INSTRUCTIONS TO FOLLOW: Count how many lines in the items below contain the string "Does", matching case exactly. Give only the number.

DATA EXCERPTS:

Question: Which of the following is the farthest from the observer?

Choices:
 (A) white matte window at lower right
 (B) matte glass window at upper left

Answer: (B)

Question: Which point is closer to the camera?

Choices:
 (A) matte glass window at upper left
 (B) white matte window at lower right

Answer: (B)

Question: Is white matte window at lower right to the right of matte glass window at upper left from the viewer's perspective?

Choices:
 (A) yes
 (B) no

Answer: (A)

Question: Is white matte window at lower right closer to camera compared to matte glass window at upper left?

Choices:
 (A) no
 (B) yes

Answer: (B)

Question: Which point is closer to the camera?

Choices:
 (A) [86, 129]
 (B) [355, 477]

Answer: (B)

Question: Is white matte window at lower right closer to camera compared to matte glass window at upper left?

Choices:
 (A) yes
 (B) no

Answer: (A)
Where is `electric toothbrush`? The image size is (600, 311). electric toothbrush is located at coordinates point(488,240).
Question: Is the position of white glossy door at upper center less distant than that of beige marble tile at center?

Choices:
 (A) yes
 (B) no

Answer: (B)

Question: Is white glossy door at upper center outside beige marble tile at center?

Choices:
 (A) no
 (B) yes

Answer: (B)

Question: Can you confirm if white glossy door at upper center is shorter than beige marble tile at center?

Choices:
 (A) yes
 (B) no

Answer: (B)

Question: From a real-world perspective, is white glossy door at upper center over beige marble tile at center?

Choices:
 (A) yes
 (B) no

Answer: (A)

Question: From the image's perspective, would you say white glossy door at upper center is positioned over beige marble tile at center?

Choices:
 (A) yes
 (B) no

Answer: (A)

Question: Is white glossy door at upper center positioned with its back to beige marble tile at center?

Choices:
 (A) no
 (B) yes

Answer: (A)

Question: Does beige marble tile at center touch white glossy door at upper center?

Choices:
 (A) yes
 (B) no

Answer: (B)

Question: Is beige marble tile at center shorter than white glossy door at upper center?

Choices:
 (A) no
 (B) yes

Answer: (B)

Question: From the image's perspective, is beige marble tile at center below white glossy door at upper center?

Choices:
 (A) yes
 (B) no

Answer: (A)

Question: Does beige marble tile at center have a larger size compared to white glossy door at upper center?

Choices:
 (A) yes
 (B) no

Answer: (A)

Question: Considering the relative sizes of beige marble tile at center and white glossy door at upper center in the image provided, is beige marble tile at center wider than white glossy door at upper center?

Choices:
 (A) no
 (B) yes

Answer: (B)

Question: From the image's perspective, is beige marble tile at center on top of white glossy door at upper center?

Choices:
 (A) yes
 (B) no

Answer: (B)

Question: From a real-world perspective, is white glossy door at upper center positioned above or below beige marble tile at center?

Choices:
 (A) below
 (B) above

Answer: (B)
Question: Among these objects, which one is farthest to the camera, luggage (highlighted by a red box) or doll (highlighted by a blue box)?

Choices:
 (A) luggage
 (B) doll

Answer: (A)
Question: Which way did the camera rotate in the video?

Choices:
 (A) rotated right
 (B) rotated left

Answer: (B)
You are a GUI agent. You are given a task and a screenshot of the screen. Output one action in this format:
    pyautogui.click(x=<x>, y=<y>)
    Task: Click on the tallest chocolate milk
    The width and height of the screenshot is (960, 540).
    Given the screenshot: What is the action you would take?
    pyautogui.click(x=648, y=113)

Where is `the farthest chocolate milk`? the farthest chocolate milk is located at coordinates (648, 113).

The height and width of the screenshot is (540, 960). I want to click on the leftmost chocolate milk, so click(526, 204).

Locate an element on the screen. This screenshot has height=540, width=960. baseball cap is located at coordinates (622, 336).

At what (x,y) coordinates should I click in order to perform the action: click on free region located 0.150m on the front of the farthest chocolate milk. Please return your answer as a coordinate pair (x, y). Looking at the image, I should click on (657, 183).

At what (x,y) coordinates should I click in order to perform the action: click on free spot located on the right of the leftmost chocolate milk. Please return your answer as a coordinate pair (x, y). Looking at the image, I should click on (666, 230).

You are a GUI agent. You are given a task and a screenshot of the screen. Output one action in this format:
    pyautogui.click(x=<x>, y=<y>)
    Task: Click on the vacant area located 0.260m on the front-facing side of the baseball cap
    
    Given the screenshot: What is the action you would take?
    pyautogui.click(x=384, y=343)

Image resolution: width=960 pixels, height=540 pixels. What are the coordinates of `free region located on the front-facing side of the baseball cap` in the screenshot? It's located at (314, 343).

OUTPUT FOR THIS EXERCISE: 2